TRY IT — From the first line to the last, repeat the records exactly and skip the pictures.

--- DATA FOR THIS TASK ---

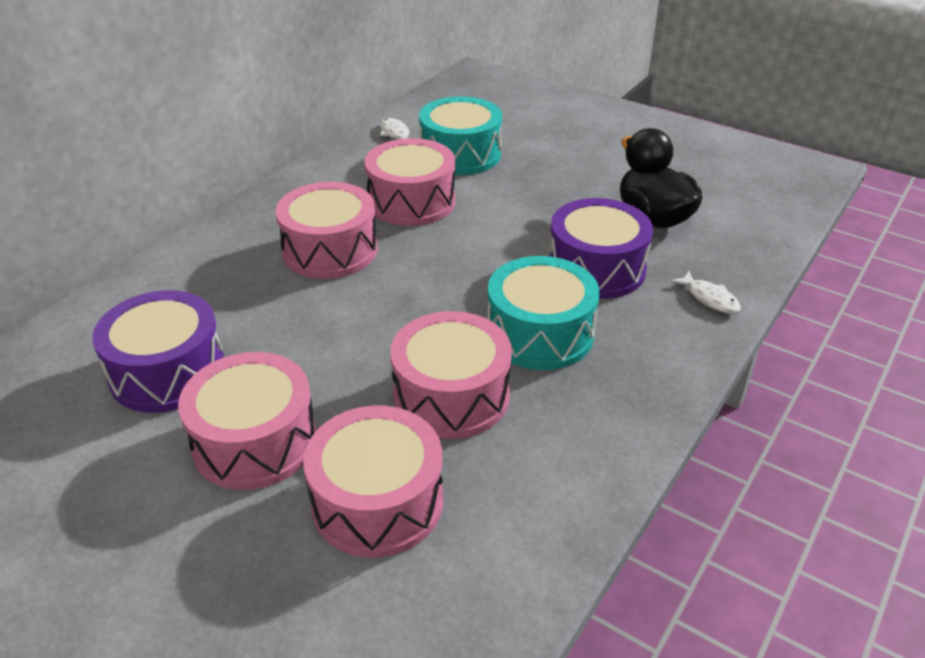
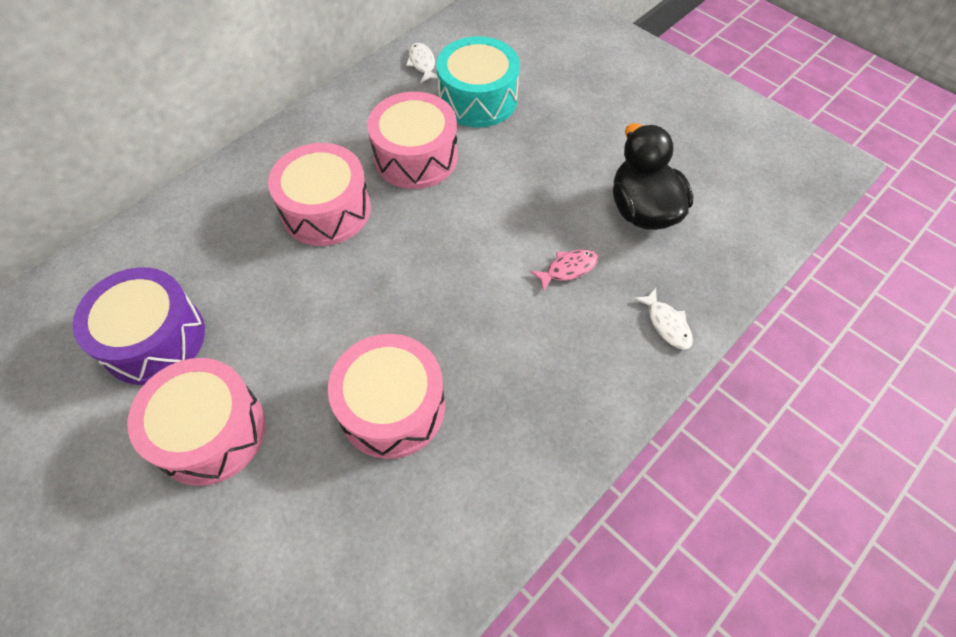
camera: 10 degrees right, 20 degrees up
pink drum [303,406,443,557] -> none
turquoise drum [487,256,599,370] -> none
purple drum [549,198,653,299] -> pink fish [530,250,598,292]

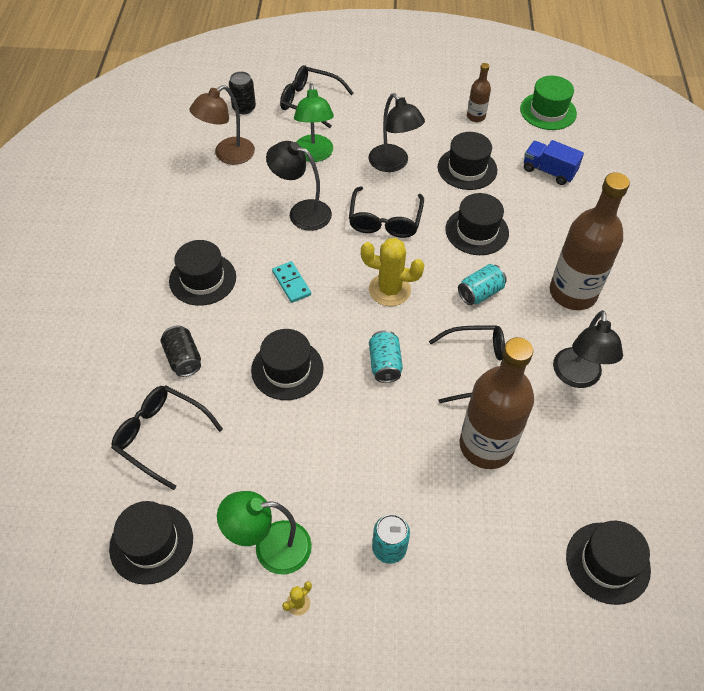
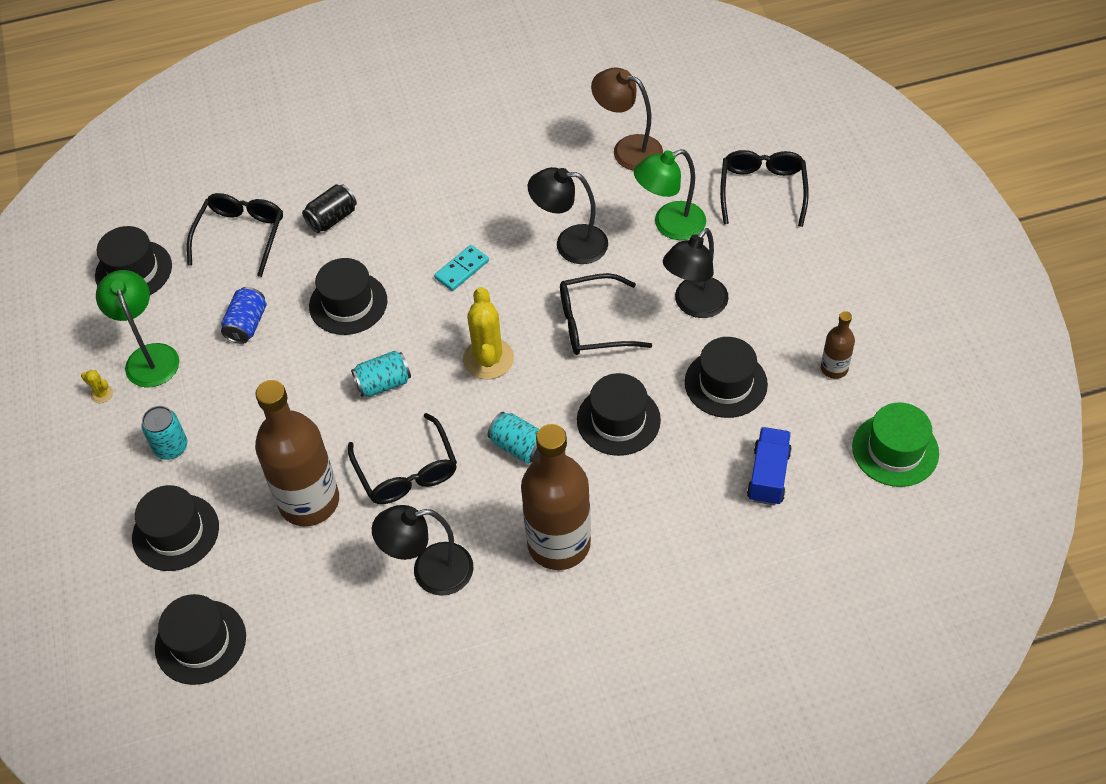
camera: 75 degrees right, 0 degrees up
black hat [169,240,236,306] -> black hat moved to [132,485,219,571]
black can [229,71,256,115] -> none
black lamp [266,141,332,231] -> black lamp turned 90 degrees counterclockwise [528,167,608,264]
none -> blue can [221,287,267,344]

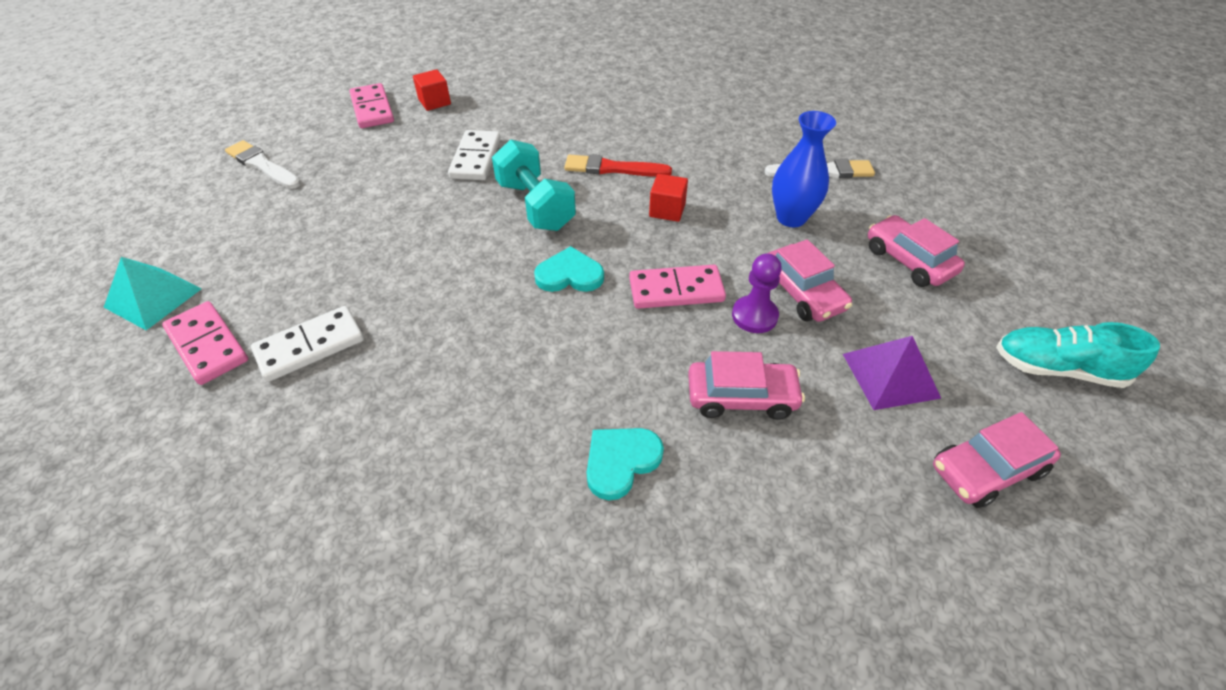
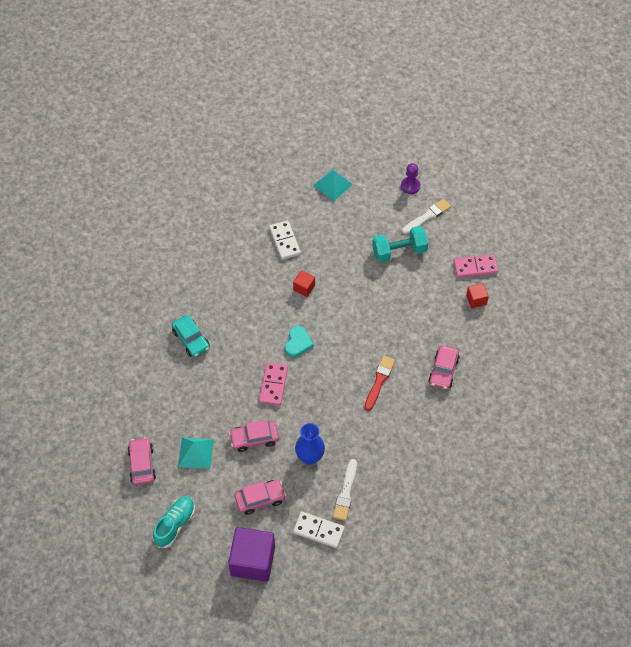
camera: 105 degrees right, 10 degrees up
pink domino [162,301,248,385] -> none
white domino [448,130,501,180] -> white domino moved to [293,512,345,548]
turquoise dumbbell [492,139,576,231] -> turquoise dumbbell moved to [372,226,428,262]
turquoise heart [587,428,664,500] -> turquoise car [172,315,210,357]
red cube [649,174,688,222] -> red cube moved to [293,270,315,297]
pink car [688,351,805,420] -> pink car moved to [428,345,460,390]
purple pawn [732,253,782,333] -> purple pawn moved to [401,163,420,194]
purple pyramid [843,336,941,410] -> turquoise pyramid [178,438,214,469]
none -> purple cube [228,527,275,582]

---

RESPONSE AREA —
camera: 10 degrees right, 20 degrees up
pink drum [303,406,443,557] -> none
turquoise drum [487,256,599,370] -> none
purple drum [549,198,653,299] -> pink fish [530,250,598,292]

camera: 75 degrees right, 0 degrees up
black hat [169,240,236,306] -> black hat moved to [132,485,219,571]
black can [229,71,256,115] -> none
black lamp [266,141,332,231] -> black lamp turned 90 degrees counterclockwise [528,167,608,264]
none -> blue can [221,287,267,344]

camera: 105 degrees right, 10 degrees up
pink domino [162,301,248,385] -> none
white domino [448,130,501,180] -> white domino moved to [293,512,345,548]
turquoise dumbbell [492,139,576,231] -> turquoise dumbbell moved to [372,226,428,262]
turquoise heart [587,428,664,500] -> turquoise car [172,315,210,357]
red cube [649,174,688,222] -> red cube moved to [293,270,315,297]
pink car [688,351,805,420] -> pink car moved to [428,345,460,390]
purple pawn [732,253,782,333] -> purple pawn moved to [401,163,420,194]
purple pyramid [843,336,941,410] -> turquoise pyramid [178,438,214,469]
none -> purple cube [228,527,275,582]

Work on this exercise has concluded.